Required work:
Would you please print exactly the lines that run from the one with "ENC3 pin SW: D7 -> D0" to the last line of the data, both included, without any pictures?

**********

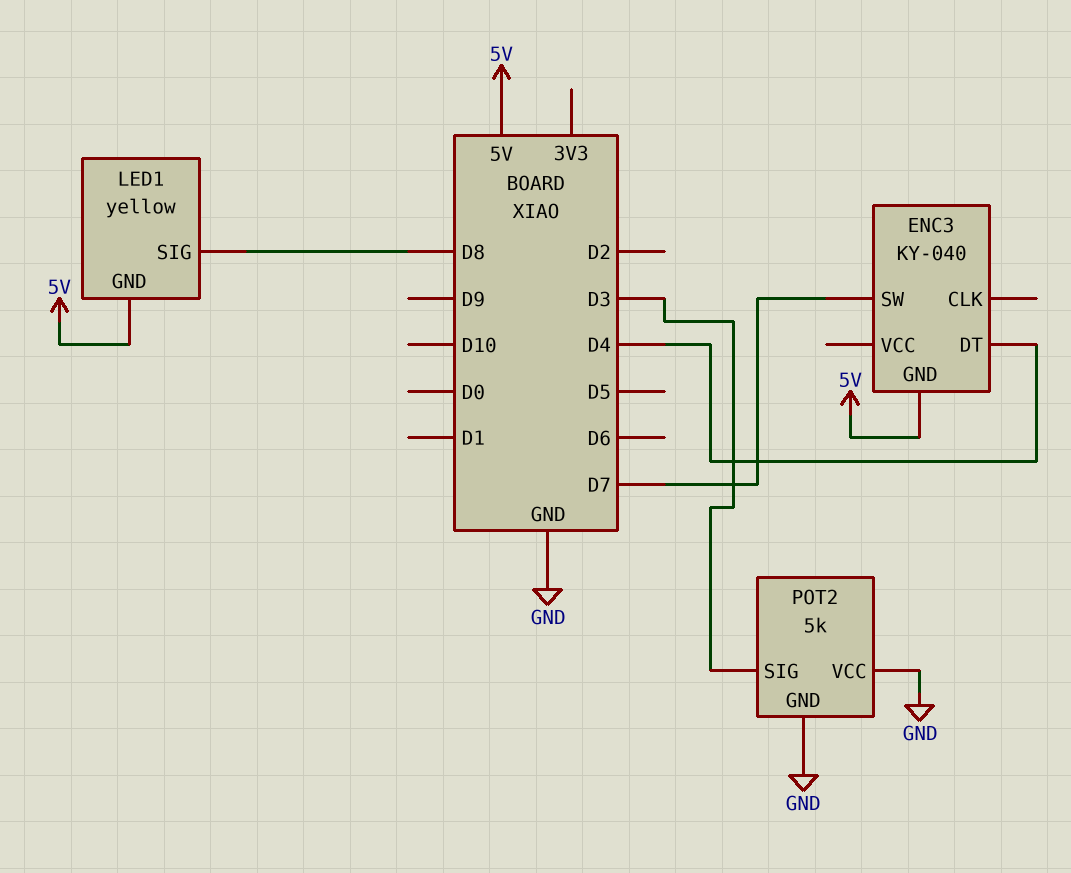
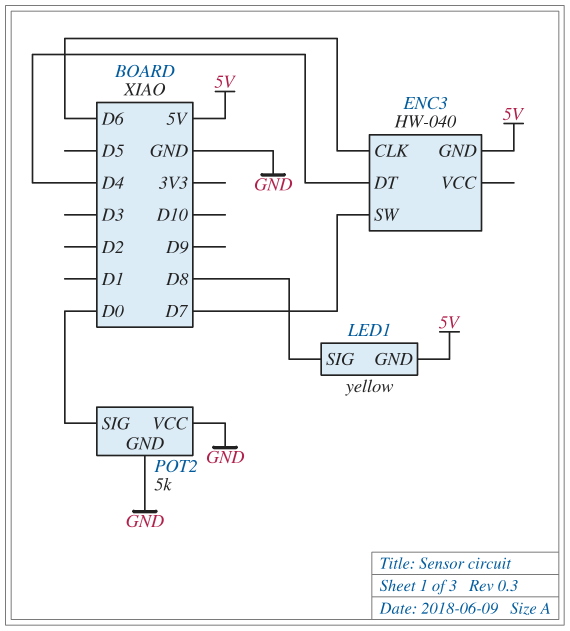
ENC3: KY-040 -> HW-040
ENC3 pin CLK: none -> D6
POT2 pin SIG: D3 -> D0

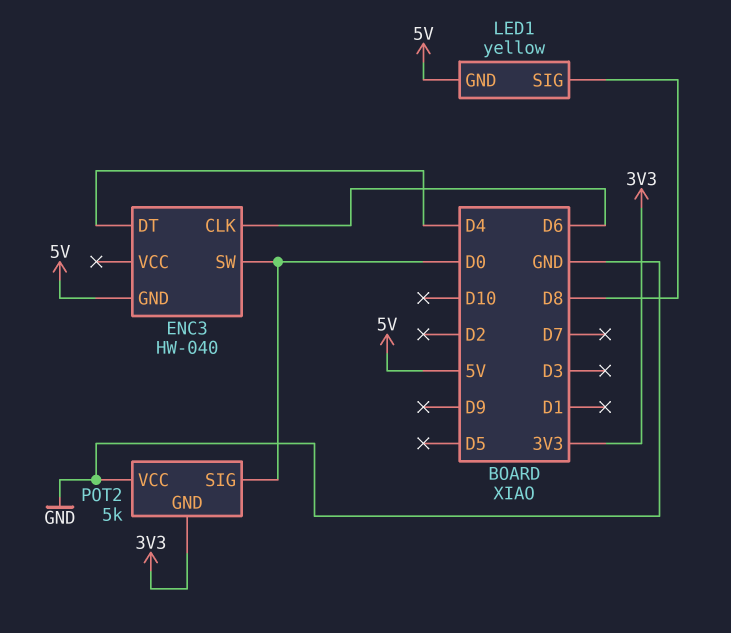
ENC3 pin SW: D7 -> D0
POT2 pin GND: GND -> 3V3

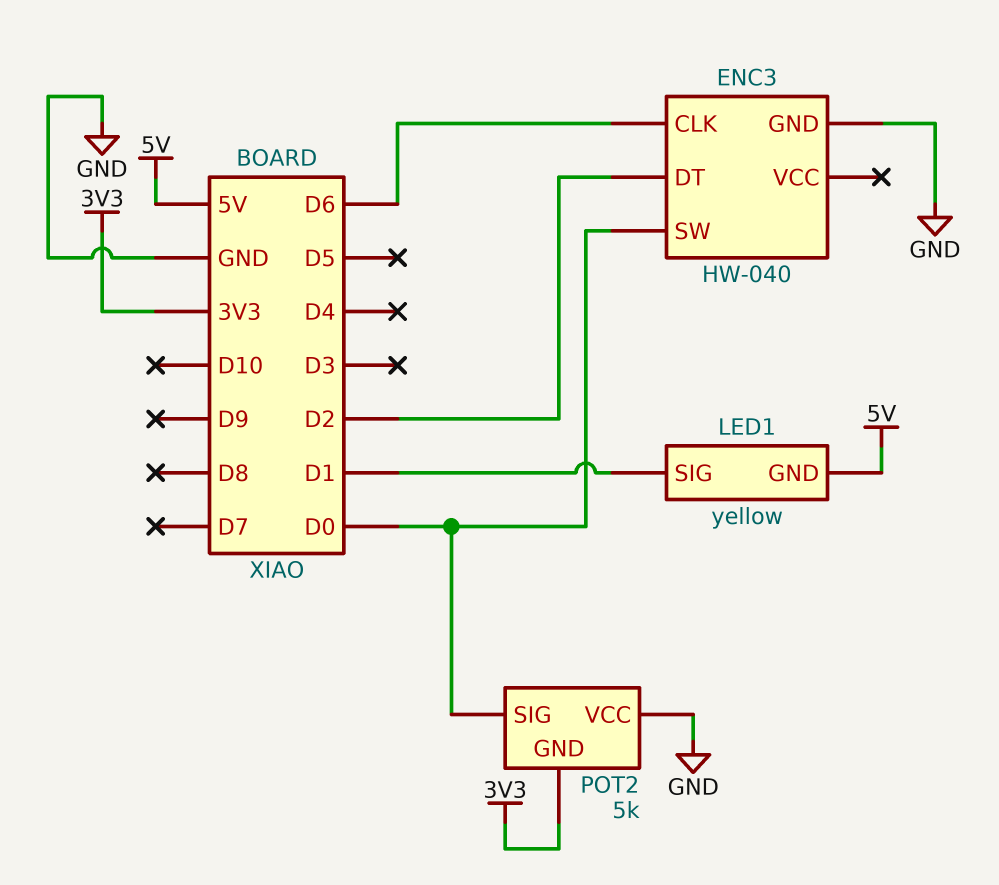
ENC3 pin DT: D4 -> D2
ENC3 pin GND: 5V -> GND
LED1 pin SIG: D8 -> D1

**********

Task response:
ENC3 pin SW: D7 -> D0
POT2 pin GND: GND -> 3V3

ENC3 pin DT: D4 -> D2
ENC3 pin GND: 5V -> GND
LED1 pin SIG: D8 -> D1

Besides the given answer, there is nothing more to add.